Copy the entries into a numbered list, beginning with the line that contains "Locate an element on the screen. Image" and continuing through the line that contains "maul (1218, 686)". Include both of those lines and leave out any blank lines.

————————

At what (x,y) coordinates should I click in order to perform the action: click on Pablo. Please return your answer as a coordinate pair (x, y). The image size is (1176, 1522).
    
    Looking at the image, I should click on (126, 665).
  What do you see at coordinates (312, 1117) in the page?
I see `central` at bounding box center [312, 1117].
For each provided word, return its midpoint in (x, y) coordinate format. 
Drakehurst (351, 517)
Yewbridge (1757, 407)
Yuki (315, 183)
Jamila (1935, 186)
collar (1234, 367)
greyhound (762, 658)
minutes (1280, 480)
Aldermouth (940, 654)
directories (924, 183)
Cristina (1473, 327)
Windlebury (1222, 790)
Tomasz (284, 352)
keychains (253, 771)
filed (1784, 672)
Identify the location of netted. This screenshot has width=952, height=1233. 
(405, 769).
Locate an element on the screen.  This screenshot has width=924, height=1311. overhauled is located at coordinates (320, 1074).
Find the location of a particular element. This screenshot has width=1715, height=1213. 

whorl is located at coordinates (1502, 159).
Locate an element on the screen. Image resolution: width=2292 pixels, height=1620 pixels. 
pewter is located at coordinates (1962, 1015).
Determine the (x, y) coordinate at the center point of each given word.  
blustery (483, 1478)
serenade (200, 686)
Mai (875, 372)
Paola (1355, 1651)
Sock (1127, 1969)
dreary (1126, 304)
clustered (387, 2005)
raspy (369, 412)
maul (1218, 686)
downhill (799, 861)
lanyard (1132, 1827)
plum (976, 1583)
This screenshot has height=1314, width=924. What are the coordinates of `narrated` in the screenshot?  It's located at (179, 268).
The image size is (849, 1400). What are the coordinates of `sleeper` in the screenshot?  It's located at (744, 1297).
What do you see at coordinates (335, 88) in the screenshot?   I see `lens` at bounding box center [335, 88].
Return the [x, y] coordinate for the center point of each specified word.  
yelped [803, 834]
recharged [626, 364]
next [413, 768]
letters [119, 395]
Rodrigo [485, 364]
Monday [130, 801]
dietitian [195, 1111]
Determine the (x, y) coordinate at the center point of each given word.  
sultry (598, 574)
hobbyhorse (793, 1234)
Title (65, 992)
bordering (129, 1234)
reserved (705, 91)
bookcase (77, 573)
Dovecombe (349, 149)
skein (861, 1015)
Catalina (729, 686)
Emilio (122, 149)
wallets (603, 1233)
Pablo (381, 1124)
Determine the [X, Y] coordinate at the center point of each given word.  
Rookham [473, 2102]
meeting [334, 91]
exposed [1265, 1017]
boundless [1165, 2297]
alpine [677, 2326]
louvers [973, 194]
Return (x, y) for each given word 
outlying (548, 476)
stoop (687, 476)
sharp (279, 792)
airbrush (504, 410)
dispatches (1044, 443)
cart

————————

◆ Finished answer:
1. Locate an element on the screen. Image resolution: width=2292 pixels, height=1620 pixels. 
2. pewter is located at coordinates (1962, 1015).
3. Determine the (x, y) coordinate at the center point of each given word.  
4. blustery (483, 1478)
5. serenade (200, 686)
6. Mai (875, 372)
7. Paola (1355, 1651)
8. Sock (1127, 1969)
9. dreary (1126, 304)
10. clustered (387, 2005)
11. raspy (369, 412)
12. maul (1218, 686)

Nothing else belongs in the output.